→ **Task goal**
Rewrite the entries with every "hexagon" changed to "octagon", leaving everything else the same.

→ **Given information**
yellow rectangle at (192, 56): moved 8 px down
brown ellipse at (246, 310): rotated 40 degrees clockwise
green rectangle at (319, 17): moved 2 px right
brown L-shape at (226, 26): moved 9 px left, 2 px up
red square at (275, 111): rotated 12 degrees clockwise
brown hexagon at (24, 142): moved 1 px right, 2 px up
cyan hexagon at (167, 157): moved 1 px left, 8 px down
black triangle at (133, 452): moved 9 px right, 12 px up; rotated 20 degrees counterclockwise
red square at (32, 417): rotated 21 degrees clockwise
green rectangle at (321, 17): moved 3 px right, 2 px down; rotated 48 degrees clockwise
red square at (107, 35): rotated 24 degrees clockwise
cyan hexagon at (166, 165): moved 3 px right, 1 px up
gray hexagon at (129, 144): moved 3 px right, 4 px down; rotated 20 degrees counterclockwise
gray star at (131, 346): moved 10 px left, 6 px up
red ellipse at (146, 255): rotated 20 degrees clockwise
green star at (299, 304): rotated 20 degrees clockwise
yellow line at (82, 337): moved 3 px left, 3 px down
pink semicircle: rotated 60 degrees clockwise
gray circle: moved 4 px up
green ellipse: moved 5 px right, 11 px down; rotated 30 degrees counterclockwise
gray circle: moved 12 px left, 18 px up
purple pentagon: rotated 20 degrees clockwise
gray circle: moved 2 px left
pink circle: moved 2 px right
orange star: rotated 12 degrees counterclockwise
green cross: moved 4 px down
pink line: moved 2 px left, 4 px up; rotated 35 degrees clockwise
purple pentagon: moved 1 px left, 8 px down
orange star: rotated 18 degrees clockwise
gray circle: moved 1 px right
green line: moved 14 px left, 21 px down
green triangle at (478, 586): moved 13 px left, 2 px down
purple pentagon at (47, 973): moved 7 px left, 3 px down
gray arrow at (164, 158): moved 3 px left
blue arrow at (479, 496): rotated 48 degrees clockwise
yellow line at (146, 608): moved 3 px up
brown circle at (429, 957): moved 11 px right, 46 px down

→ **Expected answer**
yellow rectangle at (192, 56): moved 8 px down
brown ellipse at (246, 310): rotated 40 degrees clockwise
green rectangle at (319, 17): moved 2 px right
brown L-shape at (226, 26): moved 9 px left, 2 px up
red square at (275, 111): rotated 12 degrees clockwise
brown octagon at (24, 142): moved 1 px right, 2 px up
cyan octagon at (167, 157): moved 1 px left, 8 px down
black triangle at (133, 452): moved 9 px right, 12 px up; rotated 20 degrees counterclockwise
red square at (32, 417): rotated 21 degrees clockwise
green rectangle at (321, 17): moved 3 px right, 2 px down; rotated 48 degrees clockwise
red square at (107, 35): rotated 24 degrees clockwise
cyan octagon at (166, 165): moved 3 px right, 1 px up
gray octagon at (129, 144): moved 3 px right, 4 px down; rotated 20 degrees counterclockwise
gray star at (131, 346): moved 10 px left, 6 px up
red ellipse at (146, 255): rotated 20 degrees clockwise
green star at (299, 304): rotated 20 degrees clockwise
yellow line at (82, 337): moved 3 px left, 3 px down
pink semicircle: rotated 60 degrees clockwise
gray circle: moved 4 px up
green ellipse: moved 5 px right, 11 px down; rotated 30 degrees counterclockwise
gray circle: moved 12 px left, 18 px up
purple pentagon: rotated 20 degrees clockwise
gray circle: moved 2 px left
pink circle: moved 2 px right
orange star: rotated 12 degrees counterclockwise
green cross: moved 4 px down
pink line: moved 2 px left, 4 px up; rotated 35 degrees clockwise
purple pentagon: moved 1 px left, 8 px down
orange star: rotated 18 degrees clockwise
gray circle: moved 1 px right
green line: moved 14 px left, 21 px down
green triangle at (478, 586): moved 13 px left, 2 px down
purple pentagon at (47, 973): moved 7 px left, 3 px down
gray arrow at (164, 158): moved 3 px left
blue arrow at (479, 496): rotated 48 degrees clockwise
yellow line at (146, 608): moved 3 px up
brown circle at (429, 957): moved 11 px right, 46 px down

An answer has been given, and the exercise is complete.